# Problem
Please reproduce exactly, and only, the line containing "turquoise headphones: 4 -> 0" and every line after it to the end of the records below, leaving out all pictures.

═══ Exercise input ═══

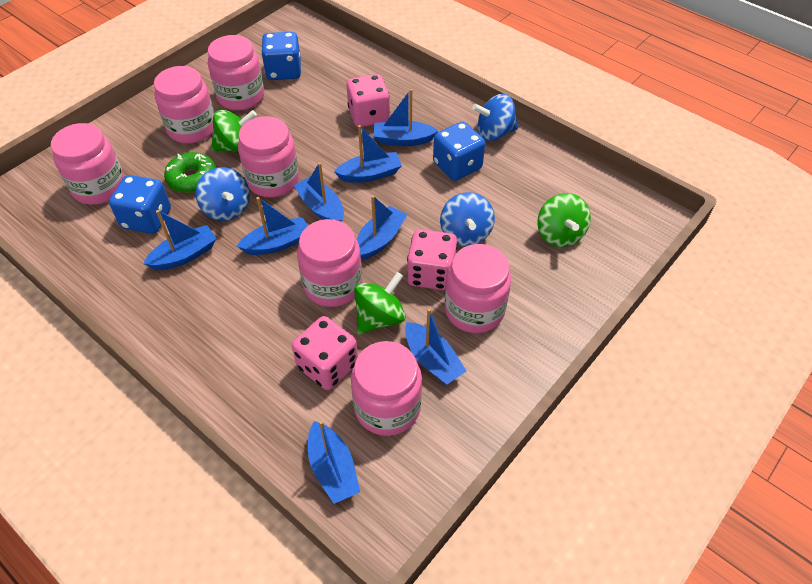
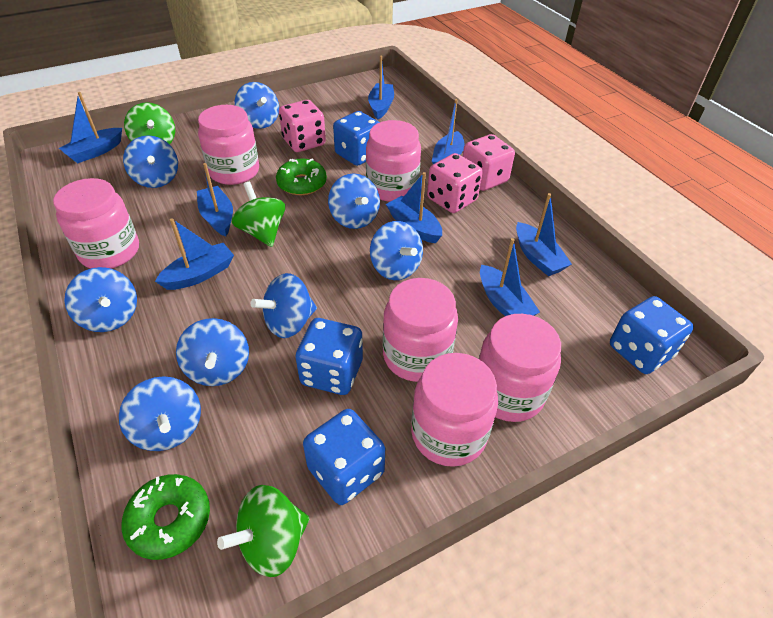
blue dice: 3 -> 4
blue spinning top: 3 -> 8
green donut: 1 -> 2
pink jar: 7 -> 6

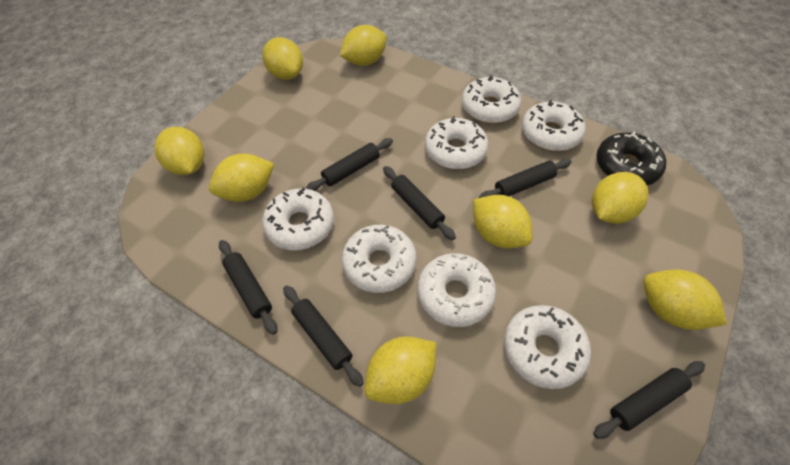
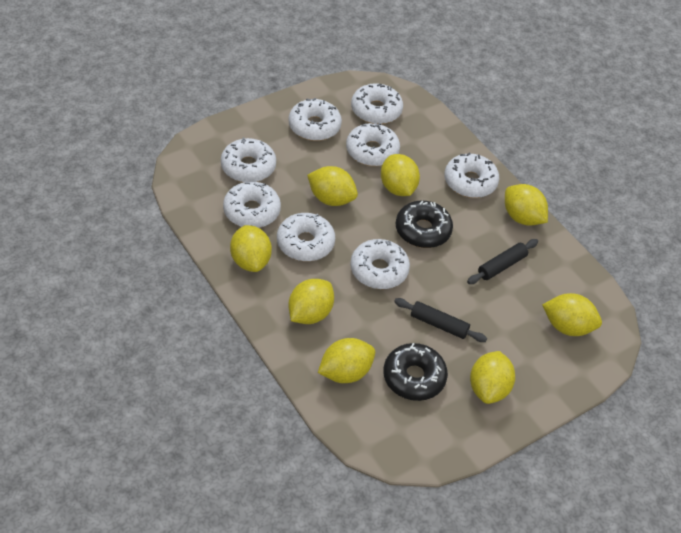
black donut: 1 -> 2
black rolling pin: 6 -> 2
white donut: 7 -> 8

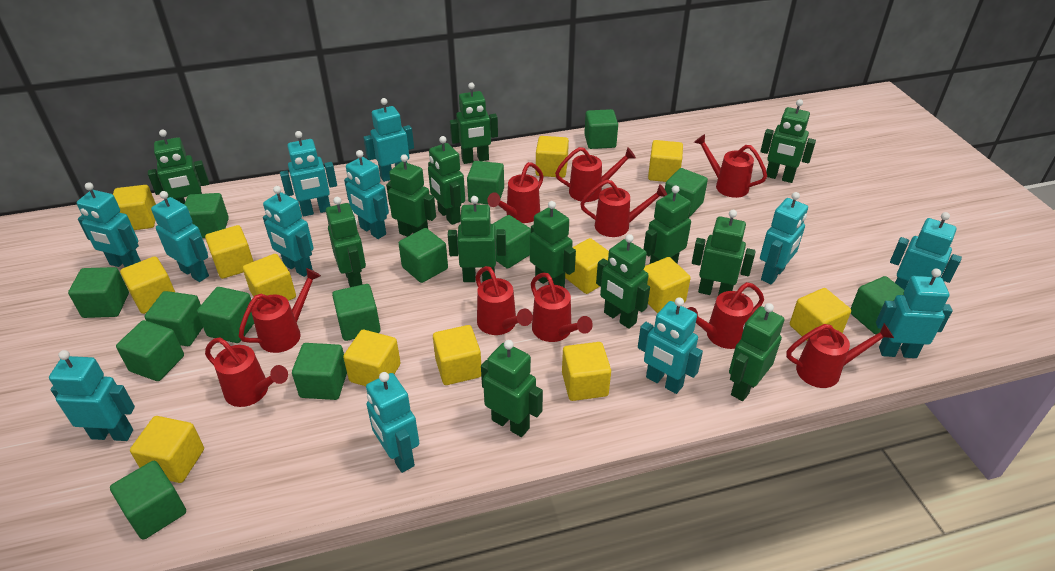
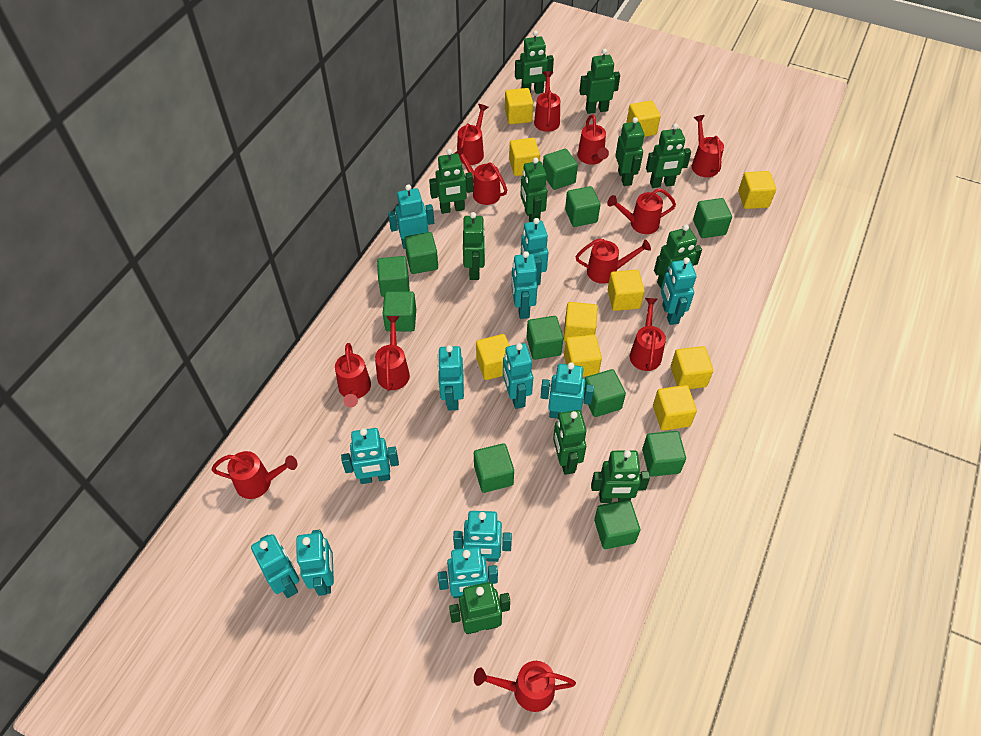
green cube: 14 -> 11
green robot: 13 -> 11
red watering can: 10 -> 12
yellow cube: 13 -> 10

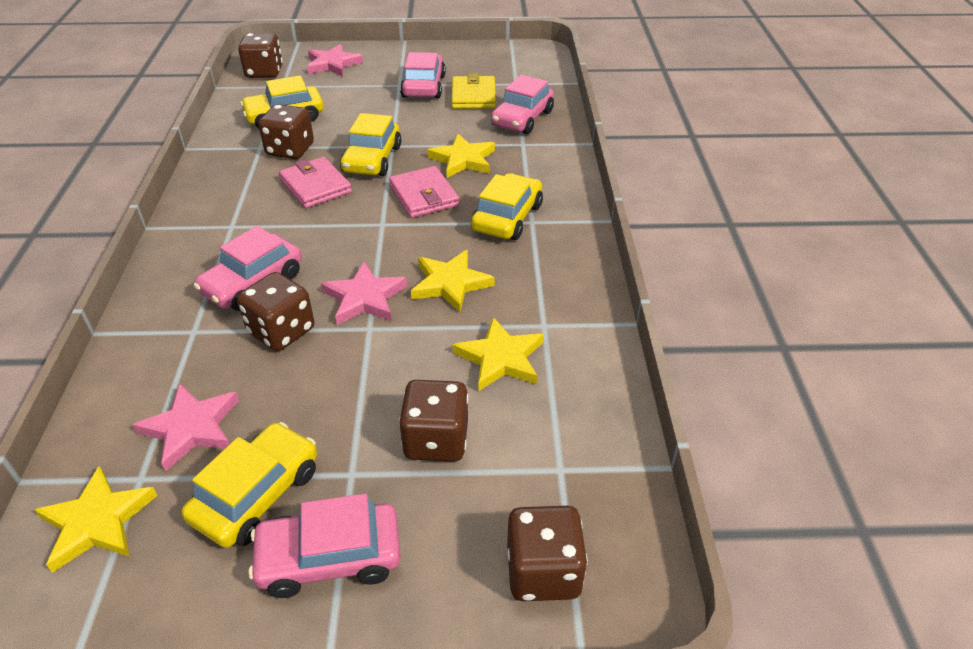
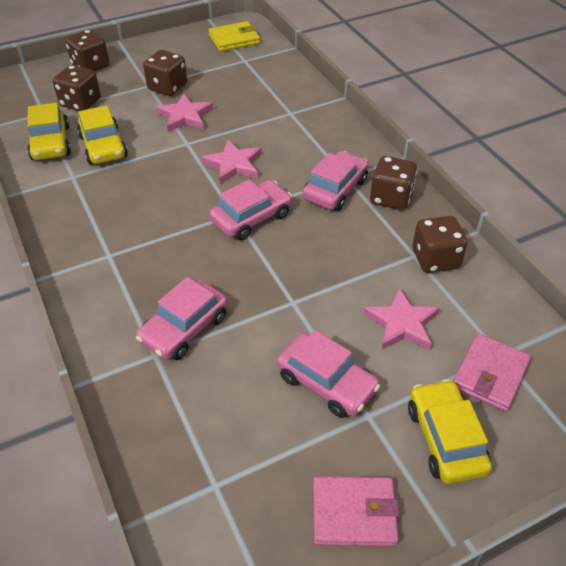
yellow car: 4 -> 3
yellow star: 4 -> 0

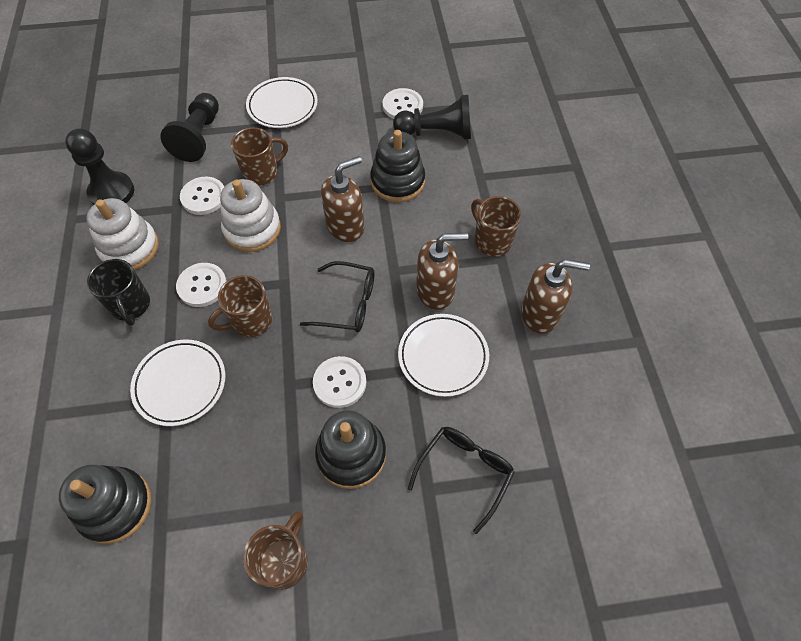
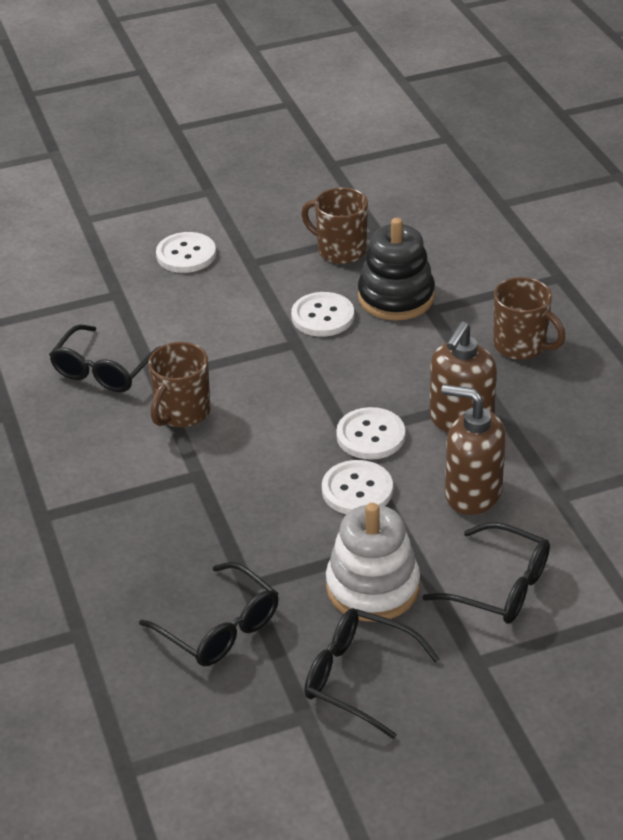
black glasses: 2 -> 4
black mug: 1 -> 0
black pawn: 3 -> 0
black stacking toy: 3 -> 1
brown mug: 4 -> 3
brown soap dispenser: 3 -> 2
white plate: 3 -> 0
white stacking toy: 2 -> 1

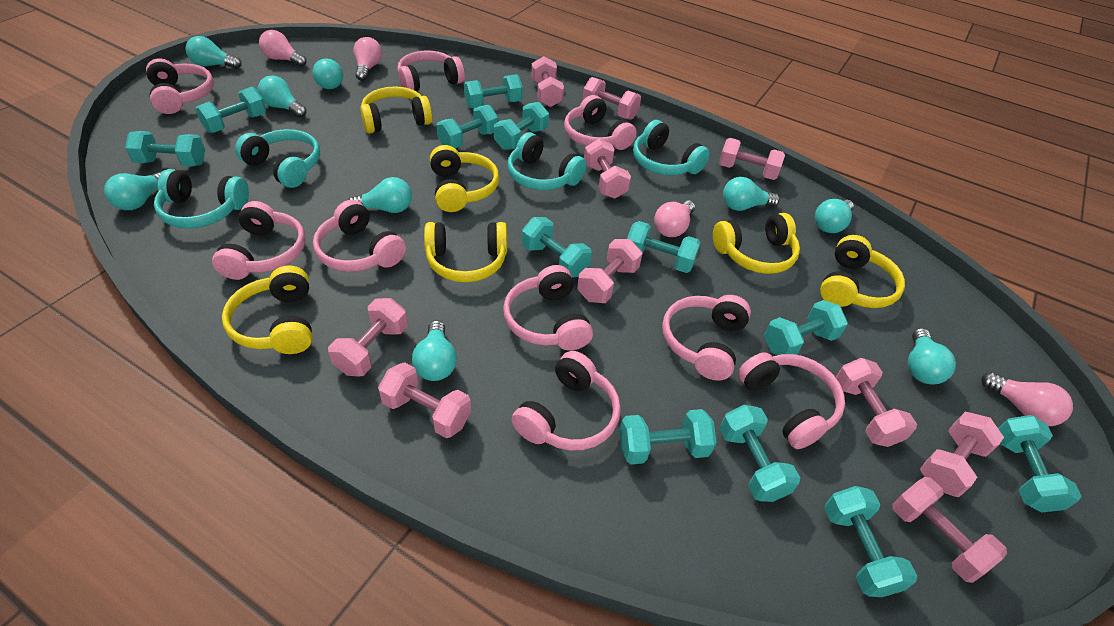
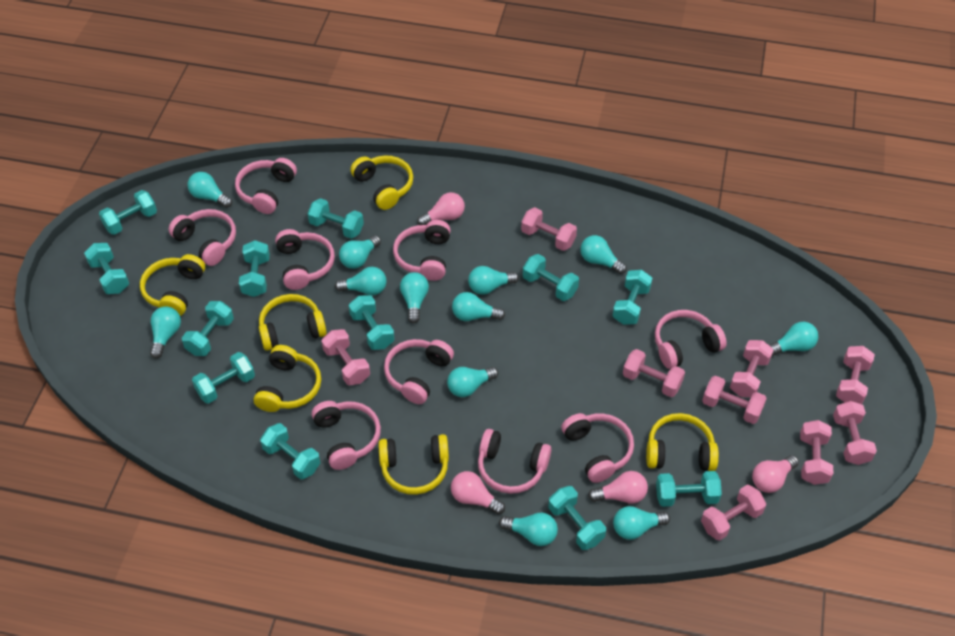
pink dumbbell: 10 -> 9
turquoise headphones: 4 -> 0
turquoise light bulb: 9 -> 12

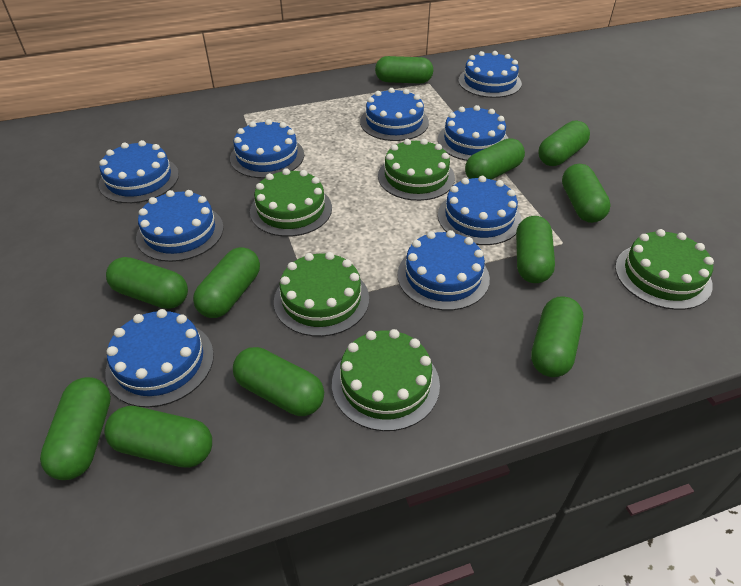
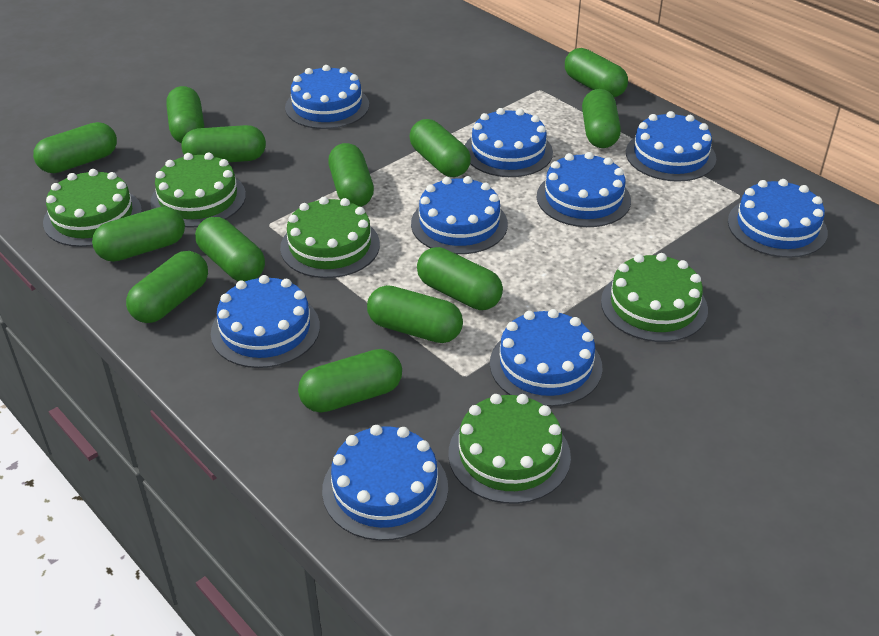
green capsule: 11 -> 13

═══

# Response area
turquoise headphones: 4 -> 0
turquoise light bulb: 9 -> 12

green capsule: 11 -> 13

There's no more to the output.